**What you have to do**
Retype, word for word, every line of the records below starting at the one that contains "Someone took away the TurquoisePlate" and ending at the one that contains "Someone put down the OrangePlate"; include both of those lines and nothing more.

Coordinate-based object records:
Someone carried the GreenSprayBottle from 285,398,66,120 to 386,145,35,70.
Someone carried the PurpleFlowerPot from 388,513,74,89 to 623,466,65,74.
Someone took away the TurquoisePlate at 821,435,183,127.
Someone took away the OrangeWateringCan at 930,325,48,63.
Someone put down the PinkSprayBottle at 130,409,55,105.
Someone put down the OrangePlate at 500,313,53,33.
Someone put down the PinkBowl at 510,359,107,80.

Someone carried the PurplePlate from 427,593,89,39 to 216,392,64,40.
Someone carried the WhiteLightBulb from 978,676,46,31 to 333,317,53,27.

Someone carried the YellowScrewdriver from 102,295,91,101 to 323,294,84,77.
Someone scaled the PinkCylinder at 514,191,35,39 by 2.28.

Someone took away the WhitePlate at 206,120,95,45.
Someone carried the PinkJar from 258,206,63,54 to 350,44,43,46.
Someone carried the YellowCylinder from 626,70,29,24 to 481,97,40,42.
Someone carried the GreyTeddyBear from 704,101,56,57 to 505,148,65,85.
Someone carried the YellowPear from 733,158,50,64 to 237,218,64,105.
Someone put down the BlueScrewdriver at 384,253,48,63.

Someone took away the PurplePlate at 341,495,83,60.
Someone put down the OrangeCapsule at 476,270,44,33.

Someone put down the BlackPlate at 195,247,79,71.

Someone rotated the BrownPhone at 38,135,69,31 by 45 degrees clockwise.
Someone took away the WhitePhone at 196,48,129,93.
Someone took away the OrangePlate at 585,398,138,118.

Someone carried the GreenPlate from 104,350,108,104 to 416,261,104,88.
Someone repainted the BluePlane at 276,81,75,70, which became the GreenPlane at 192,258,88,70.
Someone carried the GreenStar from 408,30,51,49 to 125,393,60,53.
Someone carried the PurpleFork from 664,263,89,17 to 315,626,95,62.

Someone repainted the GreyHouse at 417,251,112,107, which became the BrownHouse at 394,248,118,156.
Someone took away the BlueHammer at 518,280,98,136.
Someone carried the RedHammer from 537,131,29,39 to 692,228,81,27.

**Final answer**
Someone took away the TurquoisePlate at 821,435,183,127.
Someone took away the OrangeWateringCan at 930,325,48,63.
Someone put down the PinkSprayBottle at 130,409,55,105.
Someone put down the OrangePlate at 500,313,53,33.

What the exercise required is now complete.